**Required action:**
Within the records that follow, count the lines containing the string "AGND". Reply only with the count.
--- Data for the task ---
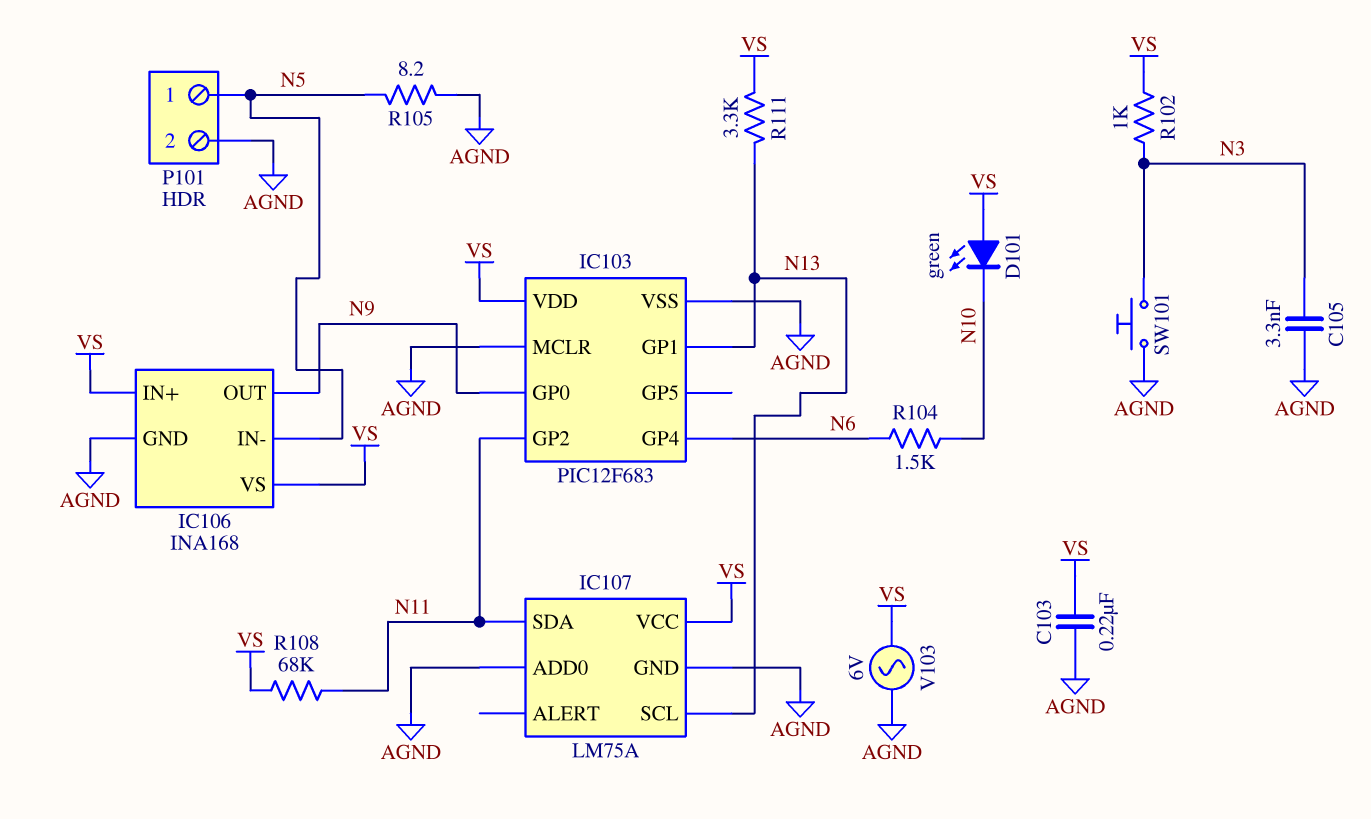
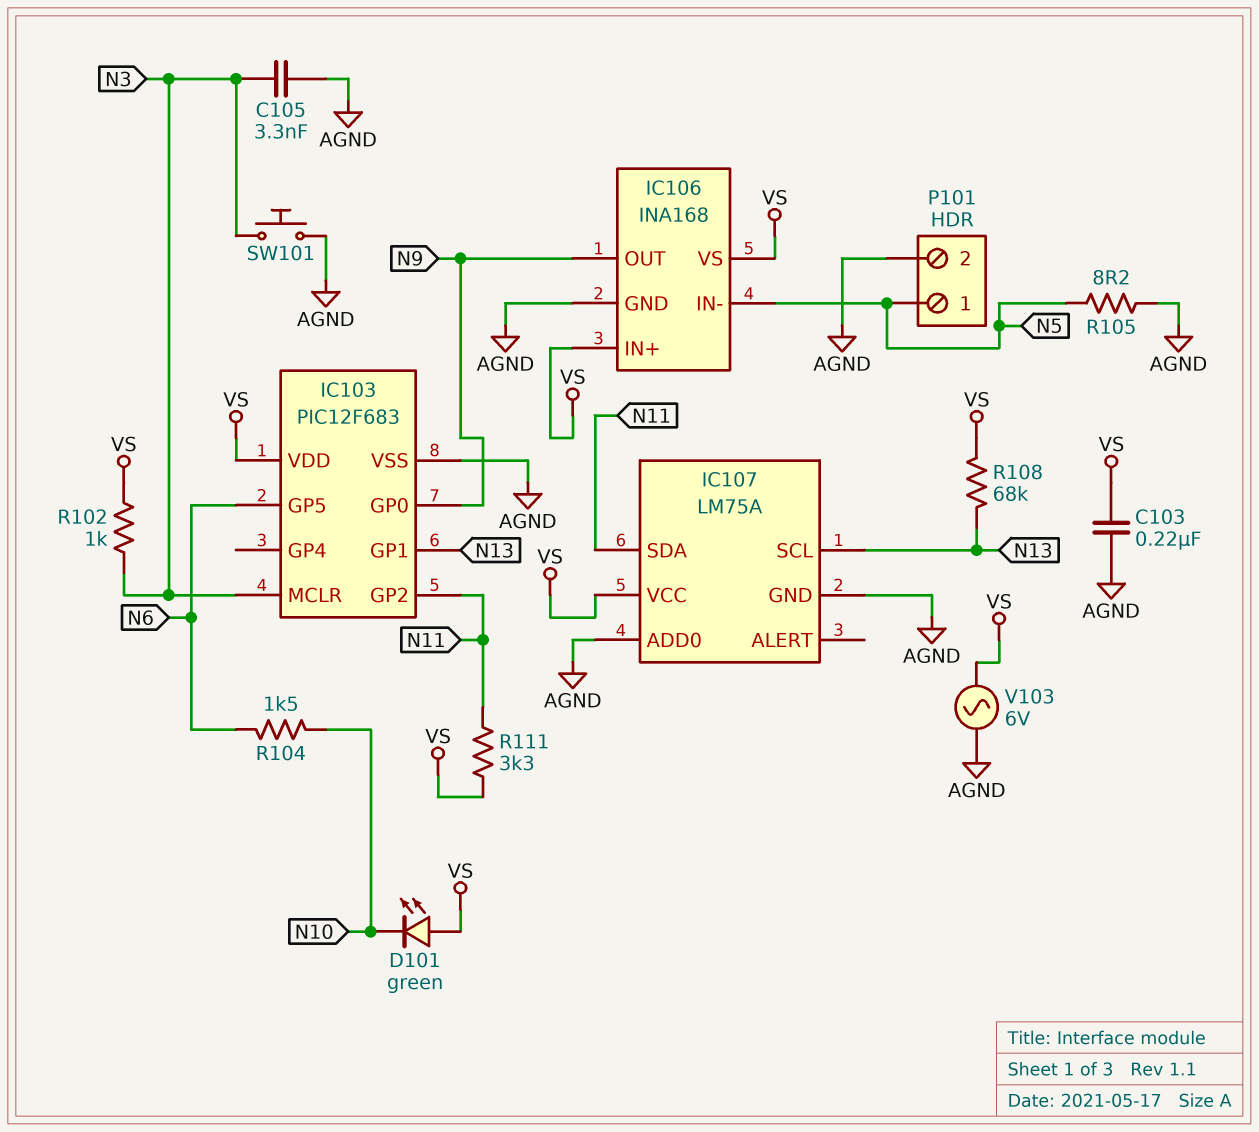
IC103 pin GP4: N6 -> none
IC103 pin GP5: none -> N6
IC103 pin MCLR: AGND -> N3
R108: 68k (N11, VS) -> 68k (N13, VS)
R111: 3.3k (N13, VS) -> 3.3k (N11, VS)

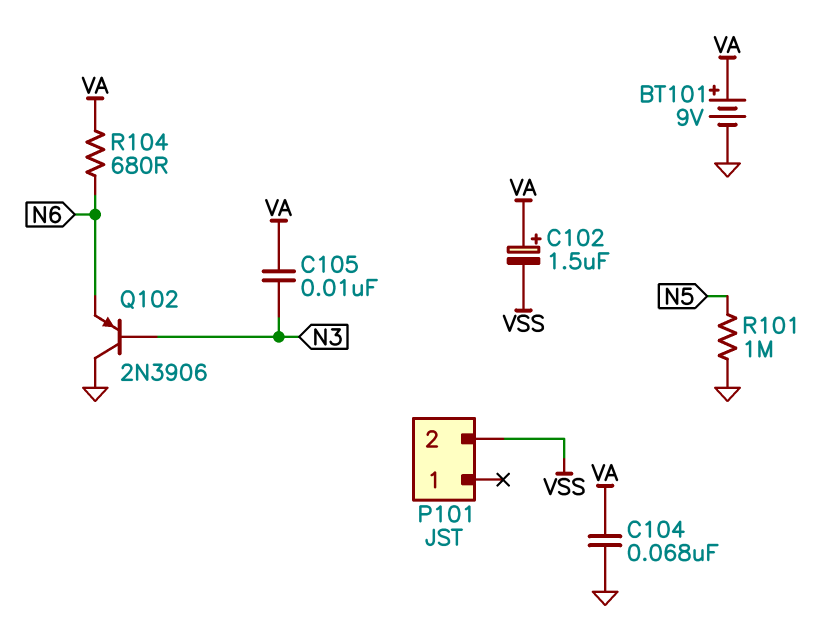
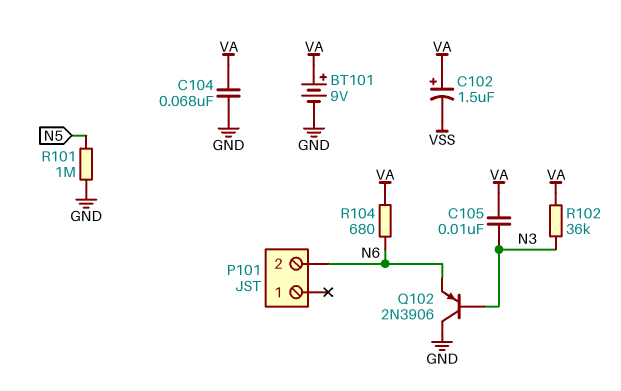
P101 pin 2: VSS -> N6
R102: none -> 36k (N3, VA)

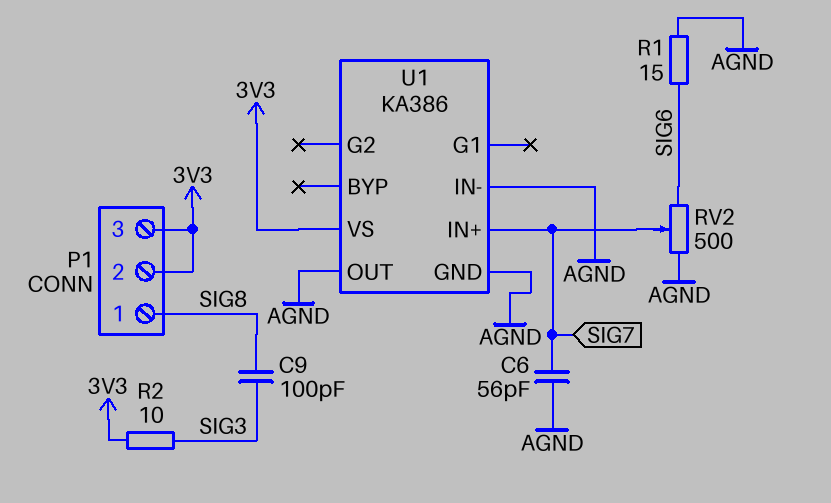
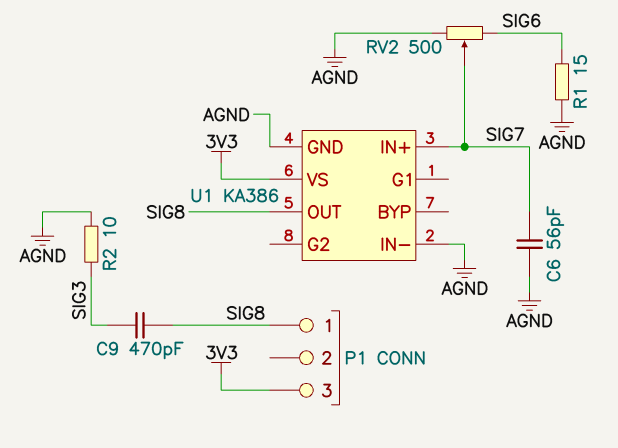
C9: 100pF (SIG3, SIG8) -> 470pF (SIG3, SIG8)
P1 pin 2: 3V3 -> none
R2: 10 (3V3, SIG3) -> 10 (AGND, SIG3)
U1 pin OUT: AGND -> SIG8

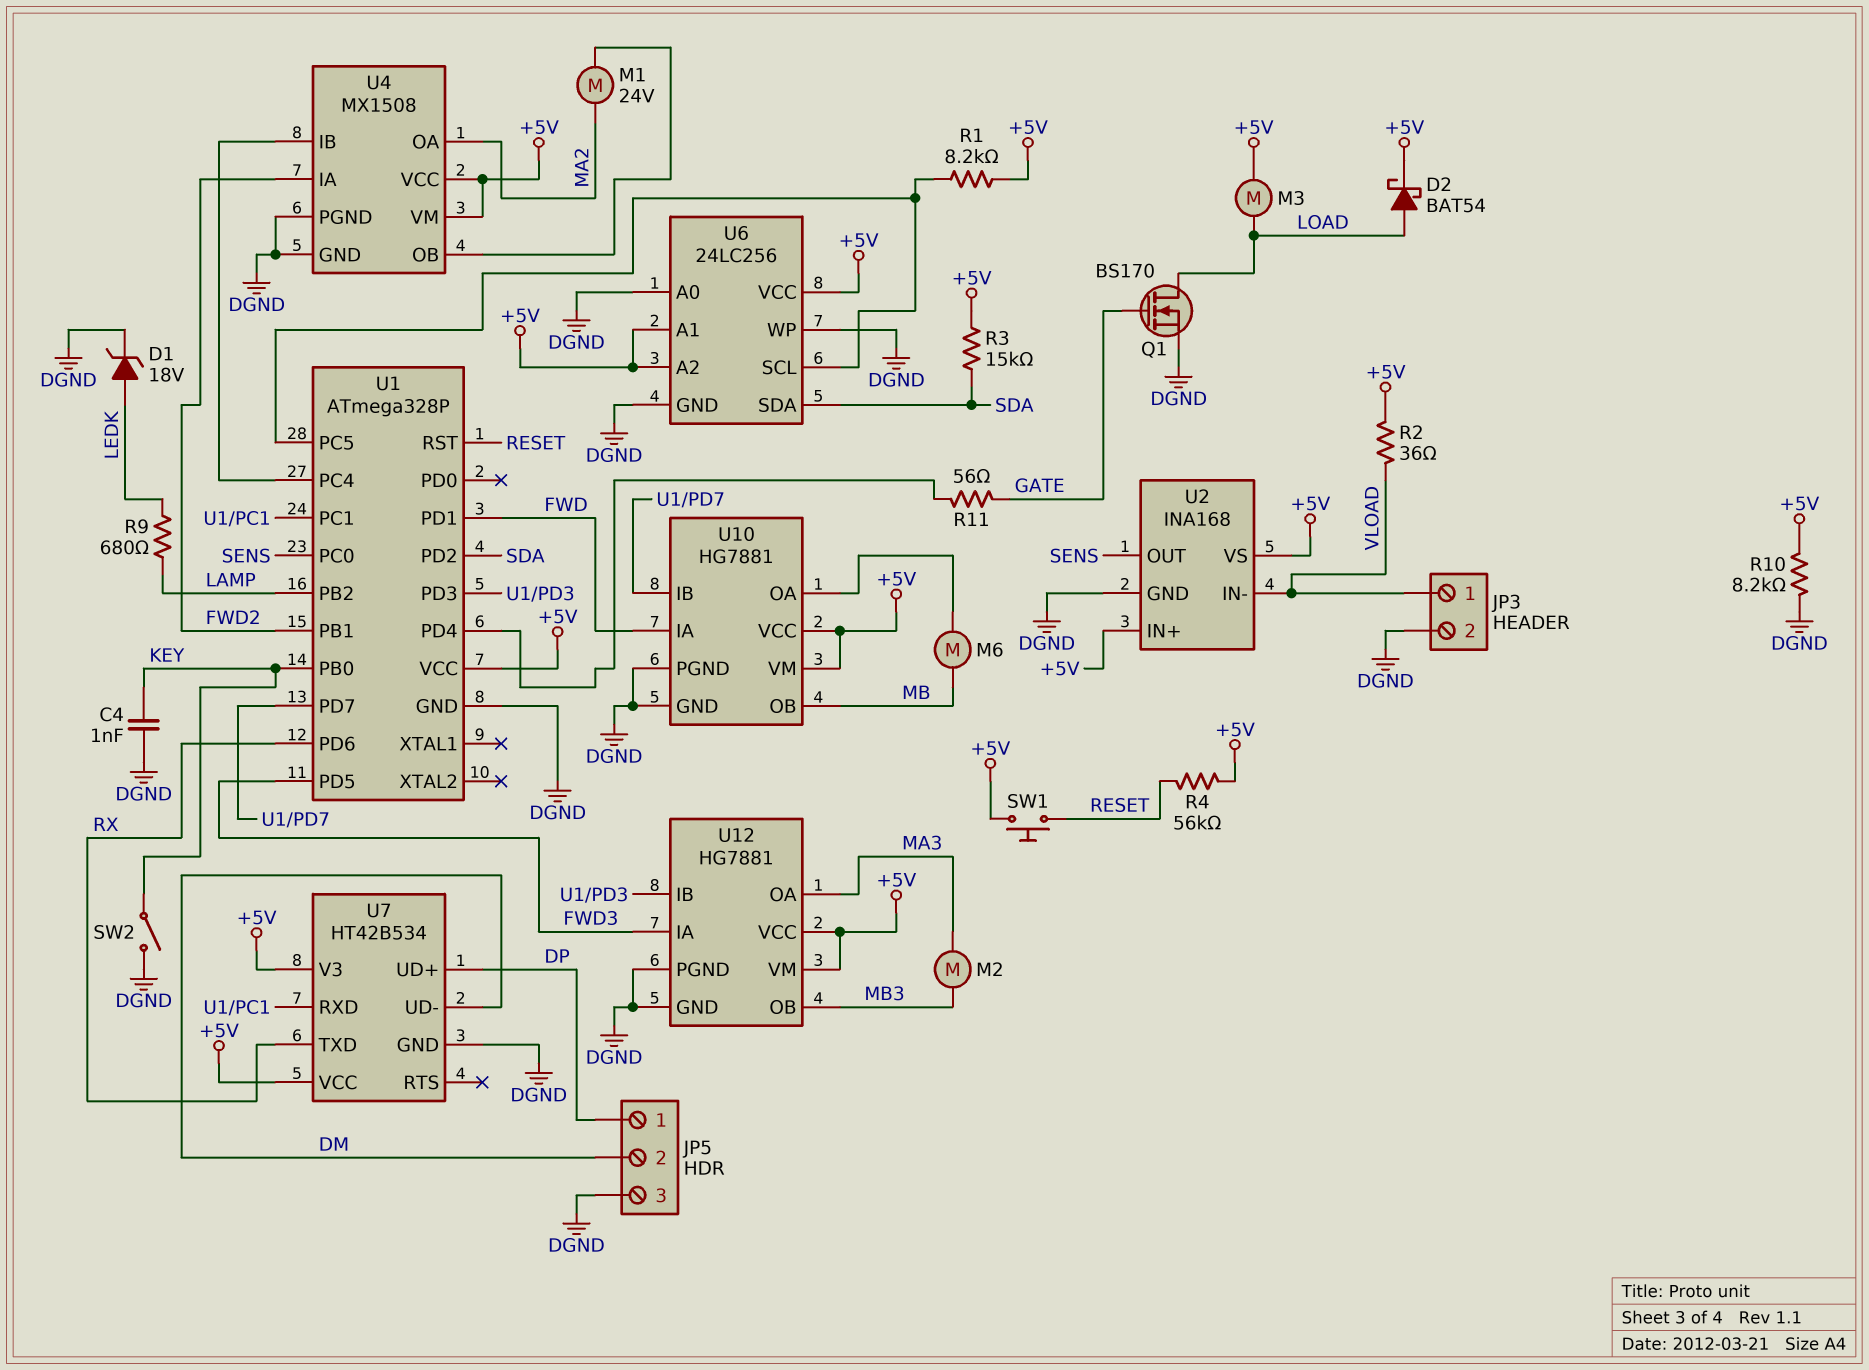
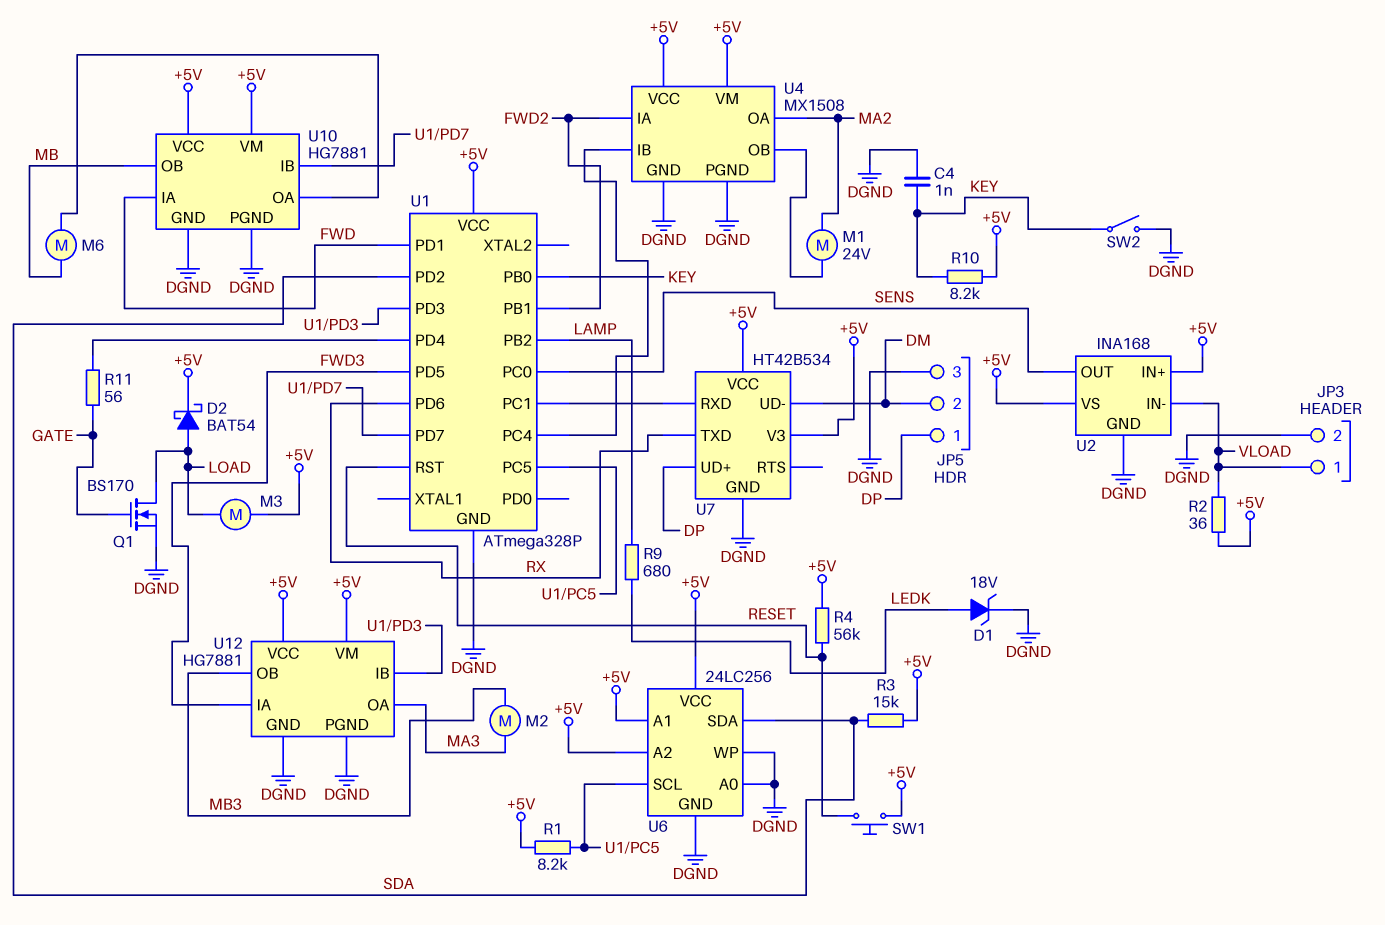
R10: 8.2k (+5V, DGND) -> 8.2k (+5V, KEY)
---
**Answer to this exercise:**
3